Your instructions —
Go through the entries below and collect each line with the string "brown" in it.

Data for processing —
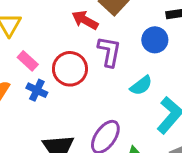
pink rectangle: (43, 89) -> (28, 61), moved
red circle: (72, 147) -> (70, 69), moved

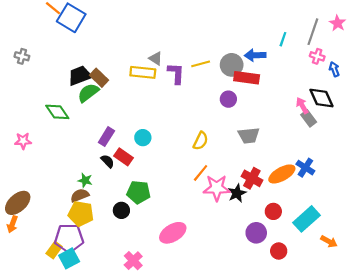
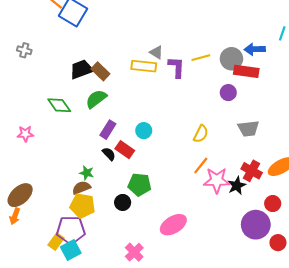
green semicircle: (88, 93) -> (96, 99), moved
purple circle: (256, 233) -> (256, 225), size x1.4

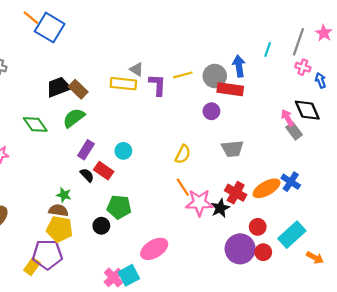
blue arrow: (255, 49) -> (239, 66), turned 84
orange line: (201, 165) -> (183, 187), turned -72
brown semicircle: (81, 188) -> (58, 210), turned 30
red circle: (278, 243) -> (263, 252), moved
cyan square: (71, 250) -> (129, 275), moved

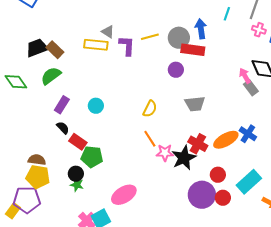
red rectangle: (104, 171) -> (78, 142), moved
green star: (64, 195) -> (77, 185), moved
pink star: (199, 203) -> (165, 153), size x0.7
black star: (220, 208) -> (184, 158), size x1.4

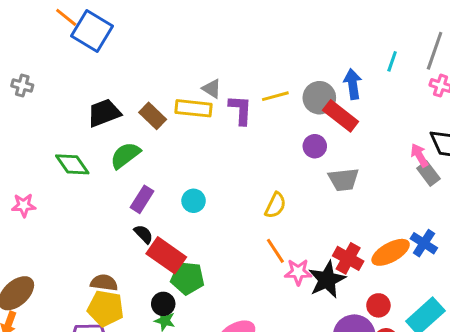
brown rectangle: (55, 50) -> (153, 116), moved
red rectangle: (193, 50) -> (341, 116), turned 30
gray trapezoid: (195, 104) -> (344, 180), moved
red rectangle: (78, 142) -> (166, 255), size x1.4

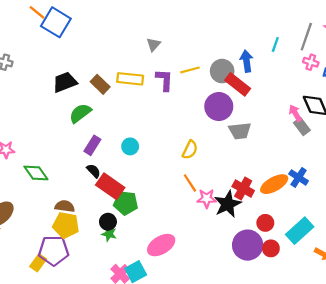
gray triangle: (212, 89) -> (153, 44), moved, turned 40
purple circle: (315, 146) -> (219, 107), size x1.6
green diamond: (72, 164) -> (36, 173), moved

Response to this exercise —
brown semicircle: (81, 188) -> (58, 210), turned 30
brown rectangle: (55, 50) -> (153, 116), moved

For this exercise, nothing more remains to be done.